#### What you need to do
Without the pictures, copy all of the data exactly.

[Scene edit records]
============

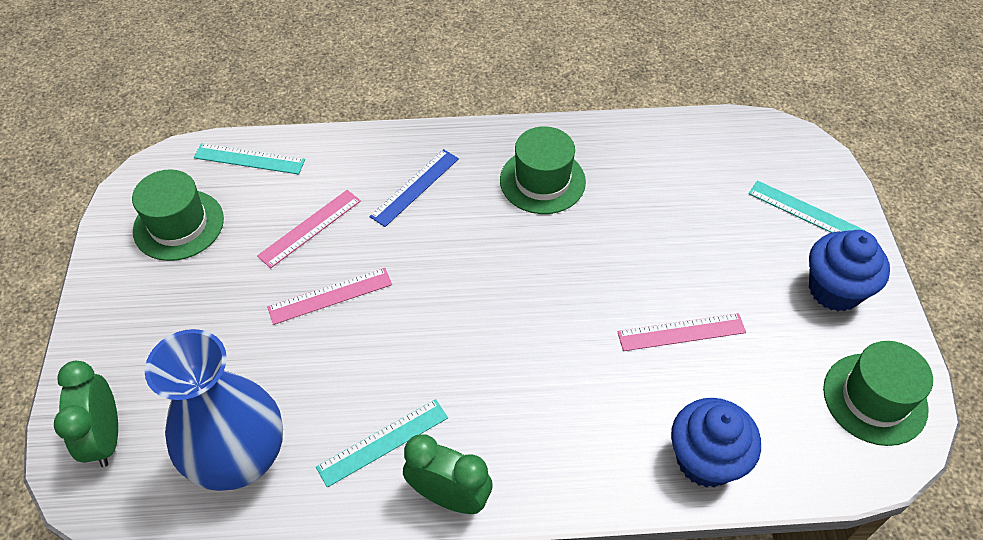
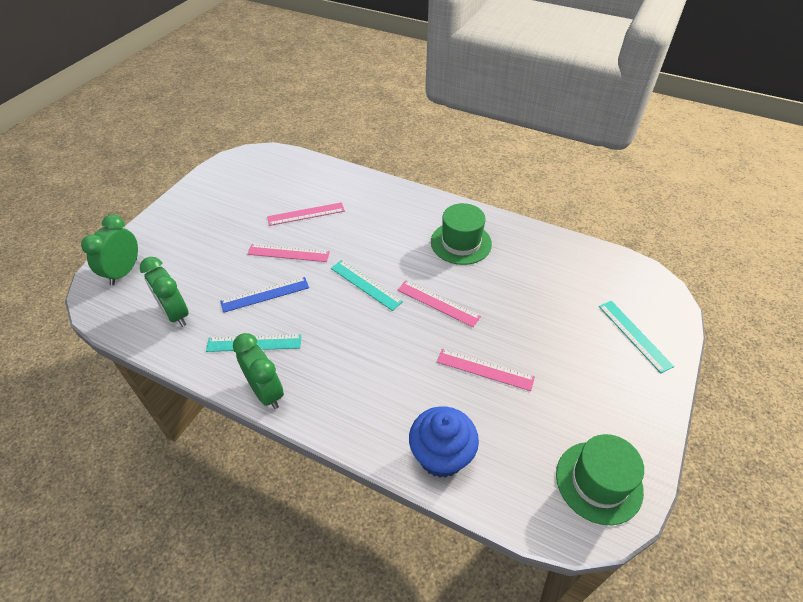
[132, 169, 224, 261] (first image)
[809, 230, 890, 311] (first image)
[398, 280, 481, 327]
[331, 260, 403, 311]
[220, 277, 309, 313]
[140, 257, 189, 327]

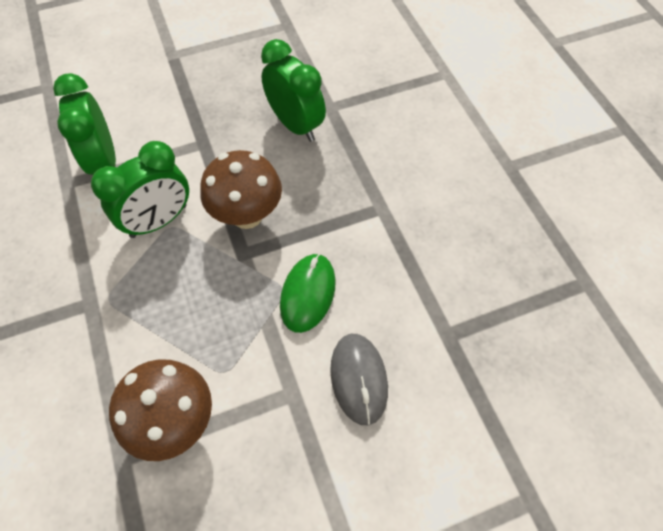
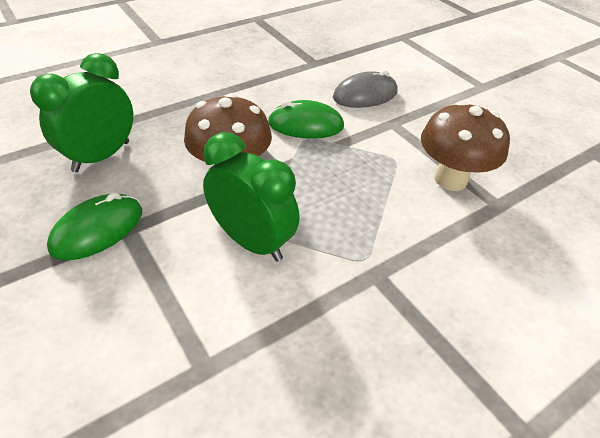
[53, 73, 116, 175] (first image)
[47, 192, 142, 260]

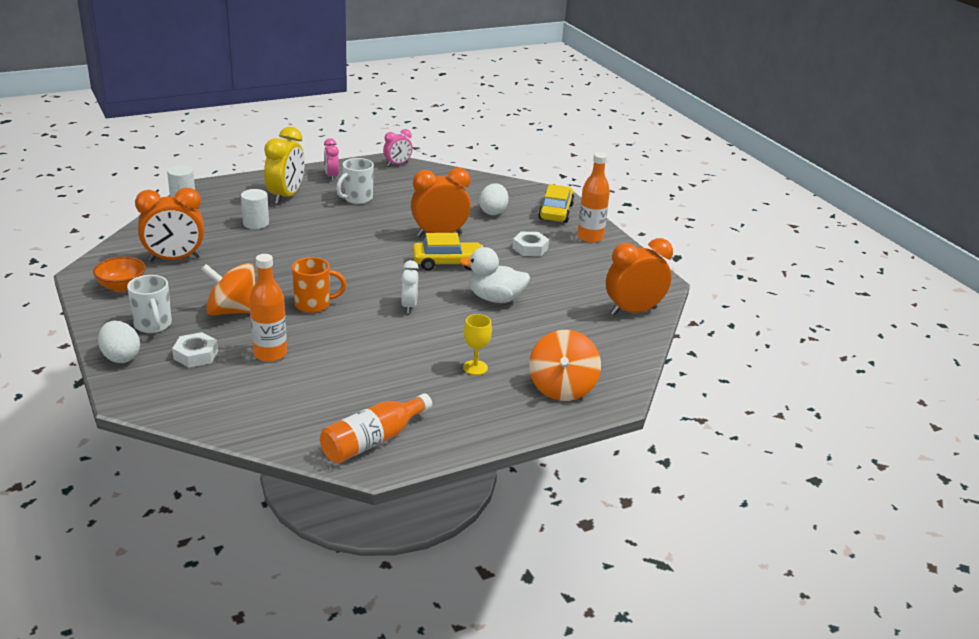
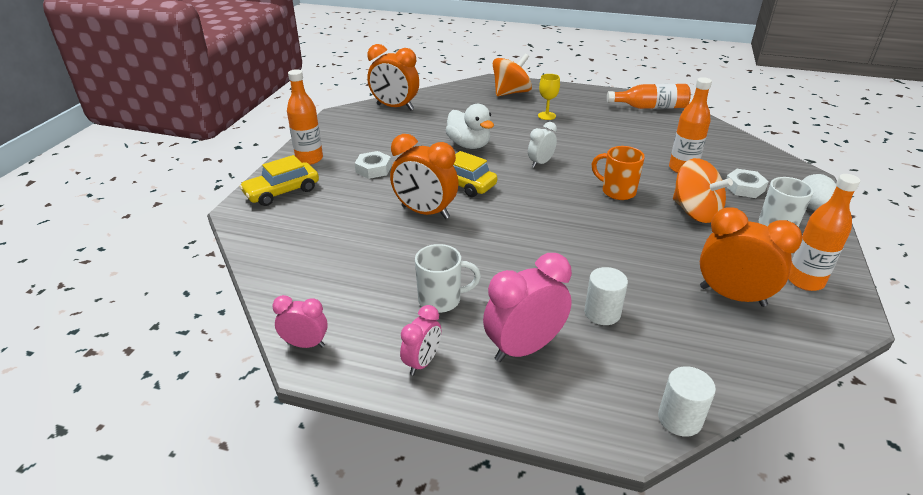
[479, 183, 509, 215] (first image)
[788, 174, 860, 291]
[483, 253, 572, 362]

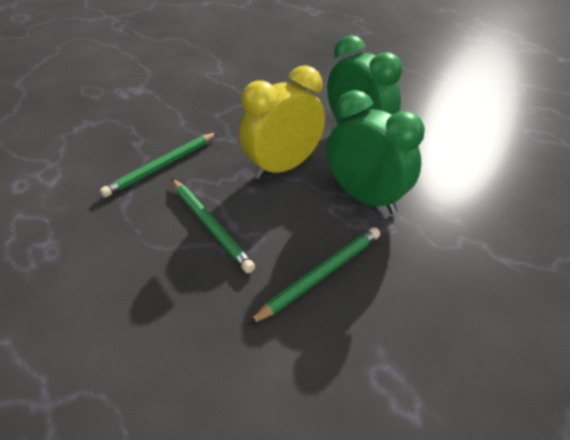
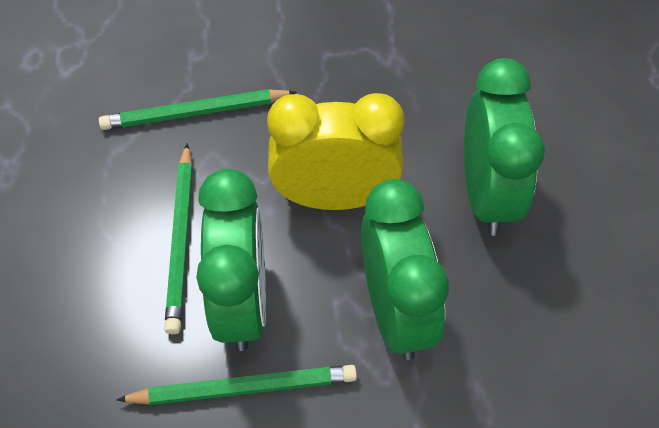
[196, 168, 266, 351]

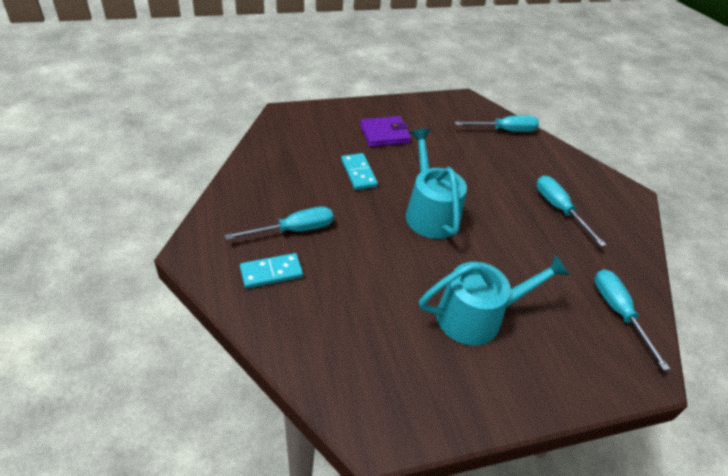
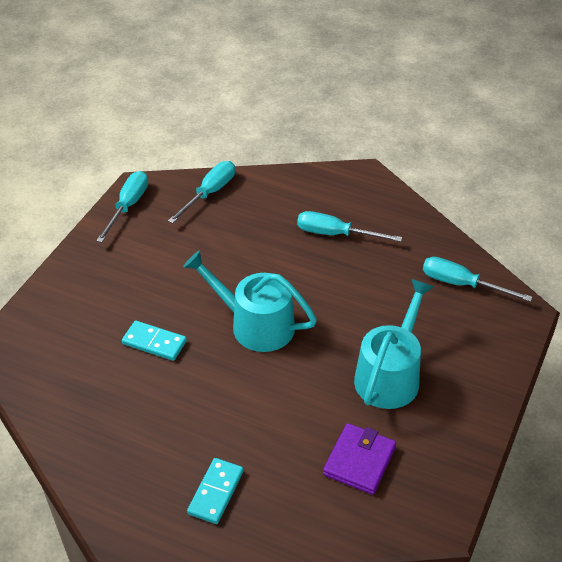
[96, 171, 148, 243]
[323, 423, 396, 495]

============

#### Written answer
[132, 169, 224, 261] (first image)
[809, 230, 890, 311] (first image)
[398, 280, 481, 327]
[331, 260, 403, 311]
[220, 277, 309, 313]
[140, 257, 189, 327]

[53, 73, 116, 175] (first image)
[47, 192, 142, 260]

[479, 183, 509, 215] (first image)
[788, 174, 860, 291]
[483, 253, 572, 362]

[196, 168, 266, 351]

[96, 171, 148, 243]
[323, 423, 396, 495]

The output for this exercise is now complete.